DATASET EXCERPTS:
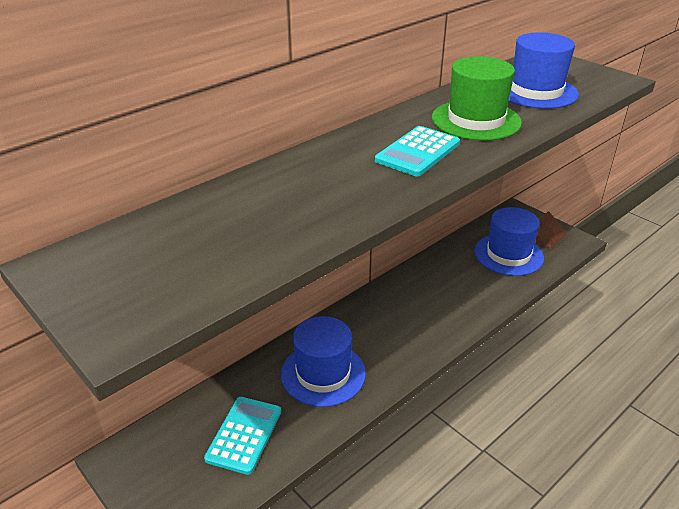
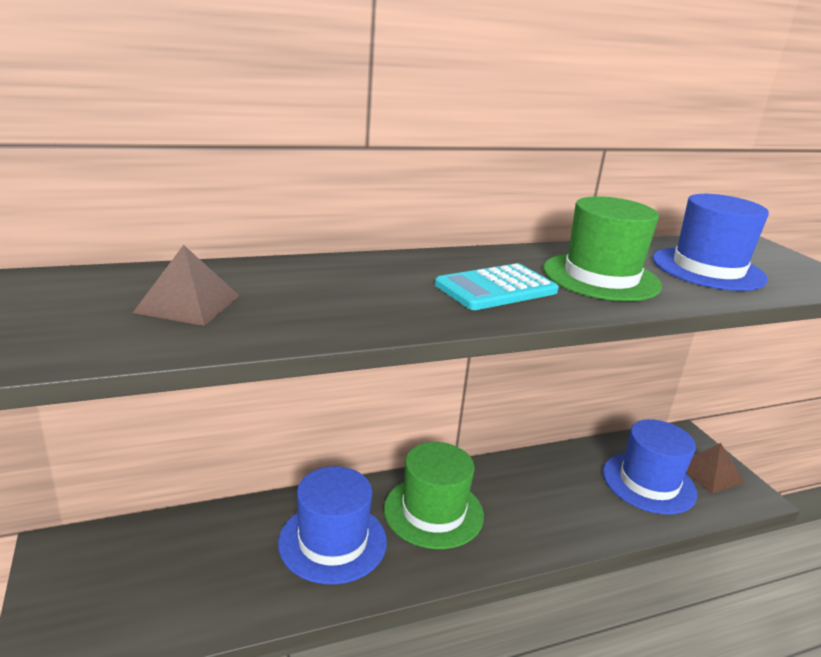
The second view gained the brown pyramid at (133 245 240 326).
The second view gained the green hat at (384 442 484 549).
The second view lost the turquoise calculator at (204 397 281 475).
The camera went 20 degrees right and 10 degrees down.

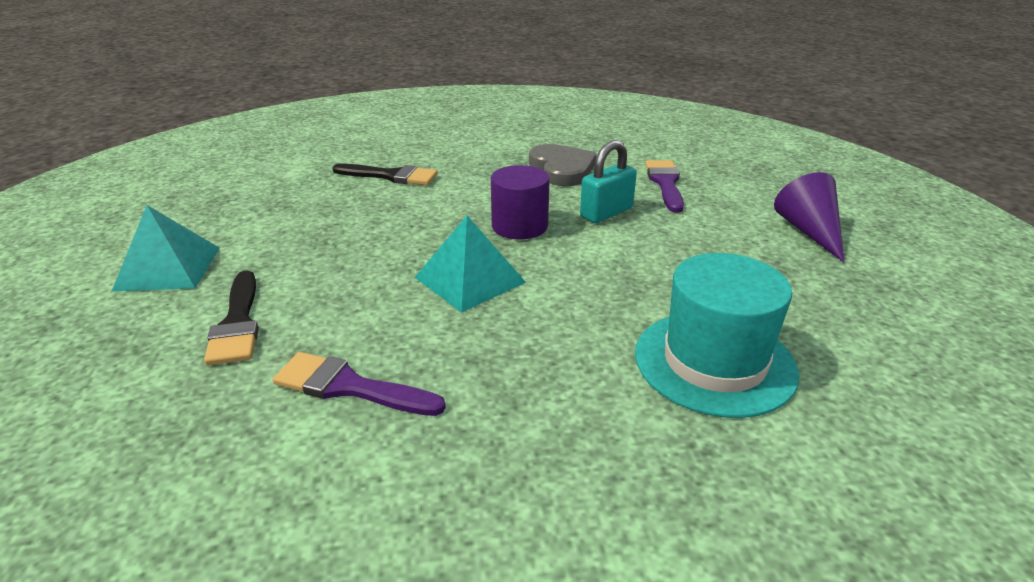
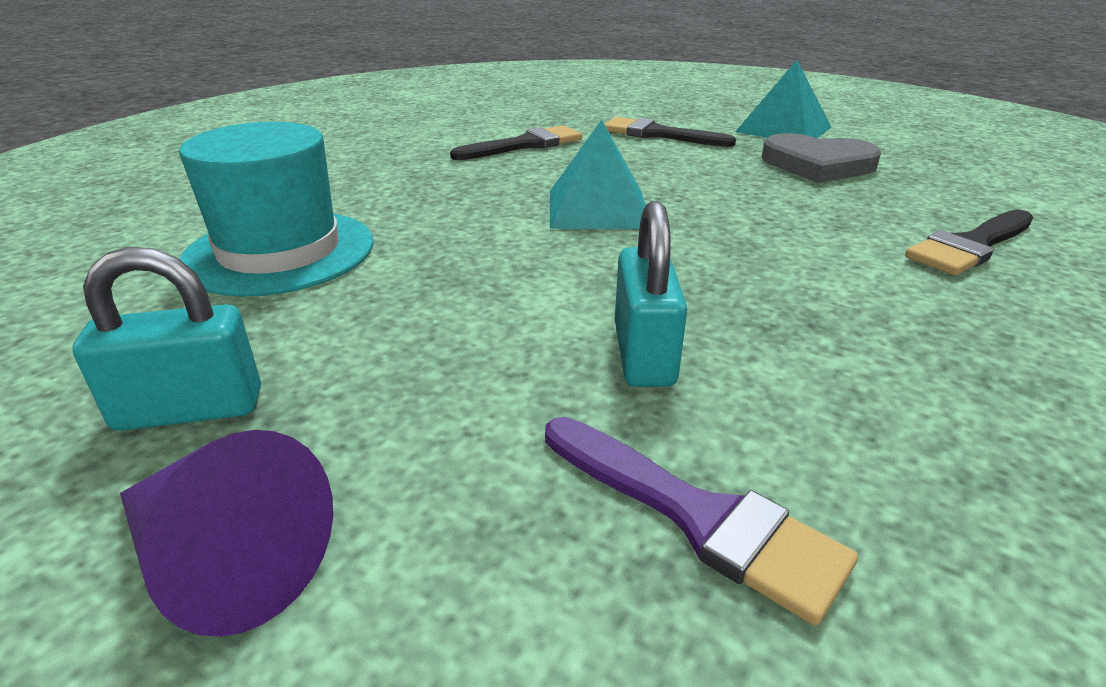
The second view gained the turquoise padlock at (72 247 261 431).
What was the purple brush at (273 352 446 416) turned into the black brush at (450 125 582 160).
The grey heart ended up elsewhere, having gone from (529 144 596 186) to (762 133 881 183).
The second view lost the purple cylinder at (491 165 550 239).
The camera went 130 degrees right and 0 degrees up.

TASK:
Repeat every record above exactly, except the pictures.

ANSWER TO THE EXERCISE:
The second view gained the brown pyramid at (133 245 240 326).
The second view gained the green hat at (384 442 484 549).
The second view lost the turquoise calculator at (204 397 281 475).
The camera went 20 degrees right and 10 degrees down.

The second view gained the turquoise padlock at (72 247 261 431).
What was the purple brush at (273 352 446 416) turned into the black brush at (450 125 582 160).
The grey heart ended up elsewhere, having gone from (529 144 596 186) to (762 133 881 183).
The second view lost the purple cylinder at (491 165 550 239).
The camera went 130 degrees right and 0 degrees up.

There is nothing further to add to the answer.